▶ **Assignment**
Transcribe the records that follow, preserving every word.

▶ **Input data**
- - - - - - -
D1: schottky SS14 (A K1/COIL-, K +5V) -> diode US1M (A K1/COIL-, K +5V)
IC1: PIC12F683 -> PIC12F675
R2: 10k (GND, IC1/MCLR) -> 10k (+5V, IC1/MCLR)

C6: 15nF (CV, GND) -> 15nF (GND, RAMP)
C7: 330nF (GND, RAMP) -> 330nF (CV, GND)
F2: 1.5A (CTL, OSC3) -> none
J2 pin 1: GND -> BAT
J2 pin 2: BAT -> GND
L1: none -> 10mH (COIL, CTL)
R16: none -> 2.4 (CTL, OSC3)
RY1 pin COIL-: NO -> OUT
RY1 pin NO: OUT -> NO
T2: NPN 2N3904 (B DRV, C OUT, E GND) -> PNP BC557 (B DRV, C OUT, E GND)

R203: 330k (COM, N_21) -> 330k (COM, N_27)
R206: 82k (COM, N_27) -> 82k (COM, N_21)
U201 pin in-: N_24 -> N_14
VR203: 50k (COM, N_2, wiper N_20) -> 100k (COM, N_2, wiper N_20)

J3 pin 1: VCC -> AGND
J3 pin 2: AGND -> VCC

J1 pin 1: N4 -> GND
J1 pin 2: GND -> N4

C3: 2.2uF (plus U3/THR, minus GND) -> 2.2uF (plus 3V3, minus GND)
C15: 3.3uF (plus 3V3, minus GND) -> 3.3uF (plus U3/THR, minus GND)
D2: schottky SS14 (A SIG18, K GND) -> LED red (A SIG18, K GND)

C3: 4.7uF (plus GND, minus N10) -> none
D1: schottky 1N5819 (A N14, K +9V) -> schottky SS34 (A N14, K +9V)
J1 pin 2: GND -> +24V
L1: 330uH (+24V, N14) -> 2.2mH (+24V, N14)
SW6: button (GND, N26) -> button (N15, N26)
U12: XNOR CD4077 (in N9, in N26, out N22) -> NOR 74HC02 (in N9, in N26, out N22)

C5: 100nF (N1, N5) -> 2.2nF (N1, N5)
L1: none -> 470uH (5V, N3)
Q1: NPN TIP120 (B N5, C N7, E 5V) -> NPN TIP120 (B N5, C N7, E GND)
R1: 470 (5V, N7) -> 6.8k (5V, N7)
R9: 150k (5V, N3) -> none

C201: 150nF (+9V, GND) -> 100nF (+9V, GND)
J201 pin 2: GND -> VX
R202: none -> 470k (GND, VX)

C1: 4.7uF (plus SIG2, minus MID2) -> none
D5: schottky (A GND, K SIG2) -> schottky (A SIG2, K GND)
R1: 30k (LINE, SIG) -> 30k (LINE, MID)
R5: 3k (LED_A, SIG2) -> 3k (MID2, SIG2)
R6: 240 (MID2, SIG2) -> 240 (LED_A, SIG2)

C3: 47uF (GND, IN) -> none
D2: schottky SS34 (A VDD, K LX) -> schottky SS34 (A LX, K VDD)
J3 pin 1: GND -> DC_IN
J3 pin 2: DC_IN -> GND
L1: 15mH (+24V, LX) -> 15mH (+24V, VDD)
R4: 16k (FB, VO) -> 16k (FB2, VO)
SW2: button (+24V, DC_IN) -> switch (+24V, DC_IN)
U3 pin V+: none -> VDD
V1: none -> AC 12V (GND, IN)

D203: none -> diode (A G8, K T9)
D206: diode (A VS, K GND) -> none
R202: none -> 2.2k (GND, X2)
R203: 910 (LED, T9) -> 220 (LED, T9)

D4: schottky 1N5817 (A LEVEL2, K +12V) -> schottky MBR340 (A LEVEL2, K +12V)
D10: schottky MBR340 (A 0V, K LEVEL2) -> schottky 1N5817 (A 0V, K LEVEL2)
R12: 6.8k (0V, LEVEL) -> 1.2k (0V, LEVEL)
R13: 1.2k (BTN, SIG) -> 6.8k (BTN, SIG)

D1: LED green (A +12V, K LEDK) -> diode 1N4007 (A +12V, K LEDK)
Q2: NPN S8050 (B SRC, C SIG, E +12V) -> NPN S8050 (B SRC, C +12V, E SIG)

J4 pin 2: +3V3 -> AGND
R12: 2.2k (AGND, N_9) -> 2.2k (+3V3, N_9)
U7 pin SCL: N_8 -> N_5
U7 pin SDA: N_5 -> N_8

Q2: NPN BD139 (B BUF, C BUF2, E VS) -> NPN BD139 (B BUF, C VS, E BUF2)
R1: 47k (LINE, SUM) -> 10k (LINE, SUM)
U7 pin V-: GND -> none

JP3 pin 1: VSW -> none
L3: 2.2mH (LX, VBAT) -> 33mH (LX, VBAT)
- - - - - - -
▶ **Answer**
D1: schottky SS14 (A K1/COIL-, K +5V) -> diode US1M (A K1/COIL-, K +5V)
IC1: PIC12F683 -> PIC12F675
R2: 10k (GND, IC1/MCLR) -> 10k (+5V, IC1/MCLR)

C6: 15nF (CV, GND) -> 15nF (GND, RAMP)
C7: 330nF (GND, RAMP) -> 330nF (CV, GND)
F2: 1.5A (CTL, OSC3) -> none
J2 pin 1: GND -> BAT
J2 pin 2: BAT -> GND
L1: none -> 10mH (COIL, CTL)
R16: none -> 2.4 (CTL, OSC3)
RY1 pin COIL-: NO -> OUT
RY1 pin NO: OUT -> NO
T2: NPN 2N3904 (B DRV, C OUT, E GND) -> PNP BC557 (B DRV, C OUT, E GND)

R203: 330k (COM, N_21) -> 330k (COM, N_27)
R206: 82k (COM, N_27) -> 82k (COM, N_21)
U201 pin in-: N_24 -> N_14
VR203: 50k (COM, N_2, wiper N_20) -> 100k (COM, N_2, wiper N_20)

J3 pin 1: VCC -> AGND
J3 pin 2: AGND -> VCC

J1 pin 1: N4 -> GND
J1 pin 2: GND -> N4

C3: 2.2uF (plus U3/THR, minus GND) -> 2.2uF (plus 3V3, minus GND)
C15: 3.3uF (plus 3V3, minus GND) -> 3.3uF (plus U3/THR, minus GND)
D2: schottky SS14 (A SIG18, K GND) -> LED red (A SIG18, K GND)

C3: 4.7uF (plus GND, minus N10) -> none
D1: schottky 1N5819 (A N14, K +9V) -> schottky SS34 (A N14, K +9V)
J1 pin 2: GND -> +24V
L1: 330uH (+24V, N14) -> 2.2mH (+24V, N14)
SW6: button (GND, N26) -> button (N15, N26)
U12: XNOR CD4077 (in N9, in N26, out N22) -> NOR 74HC02 (in N9, in N26, out N22)

C5: 100nF (N1, N5) -> 2.2nF (N1, N5)
L1: none -> 470uH (5V, N3)
Q1: NPN TIP120 (B N5, C N7, E 5V) -> NPN TIP120 (B N5, C N7, E GND)
R1: 470 (5V, N7) -> 6.8k (5V, N7)
R9: 150k (5V, N3) -> none

C201: 150nF (+9V, GND) -> 100nF (+9V, GND)
J201 pin 2: GND -> VX
R202: none -> 470k (GND, VX)

C1: 4.7uF (plus SIG2, minus MID2) -> none
D5: schottky (A GND, K SIG2) -> schottky (A SIG2, K GND)
R1: 30k (LINE, SIG) -> 30k (LINE, MID)
R5: 3k (LED_A, SIG2) -> 3k (MID2, SIG2)
R6: 240 (MID2, SIG2) -> 240 (LED_A, SIG2)

C3: 47uF (GND, IN) -> none
D2: schottky SS34 (A VDD, K LX) -> schottky SS34 (A LX, K VDD)
J3 pin 1: GND -> DC_IN
J3 pin 2: DC_IN -> GND
L1: 15mH (+24V, LX) -> 15mH (+24V, VDD)
R4: 16k (FB, VO) -> 16k (FB2, VO)
SW2: button (+24V, DC_IN) -> switch (+24V, DC_IN)
U3 pin V+: none -> VDD
V1: none -> AC 12V (GND, IN)

D203: none -> diode (A G8, K T9)
D206: diode (A VS, K GND) -> none
R202: none -> 2.2k (GND, X2)
R203: 910 (LED, T9) -> 220 (LED, T9)

D4: schottky 1N5817 (A LEVEL2, K +12V) -> schottky MBR340 (A LEVEL2, K +12V)
D10: schottky MBR340 (A 0V, K LEVEL2) -> schottky 1N5817 (A 0V, K LEVEL2)
R12: 6.8k (0V, LEVEL) -> 1.2k (0V, LEVEL)
R13: 1.2k (BTN, SIG) -> 6.8k (BTN, SIG)

D1: LED green (A +12V, K LEDK) -> diode 1N4007 (A +12V, K LEDK)
Q2: NPN S8050 (B SRC, C SIG, E +12V) -> NPN S8050 (B SRC, C +12V, E SIG)

J4 pin 2: +3V3 -> AGND
R12: 2.2k (AGND, N_9) -> 2.2k (+3V3, N_9)
U7 pin SCL: N_8 -> N_5
U7 pin SDA: N_5 -> N_8

Q2: NPN BD139 (B BUF, C BUF2, E VS) -> NPN BD139 (B BUF, C VS, E BUF2)
R1: 47k (LINE, SUM) -> 10k (LINE, SUM)
U7 pin V-: GND -> none

JP3 pin 1: VSW -> none
L3: 2.2mH (LX, VBAT) -> 33mH (LX, VBAT)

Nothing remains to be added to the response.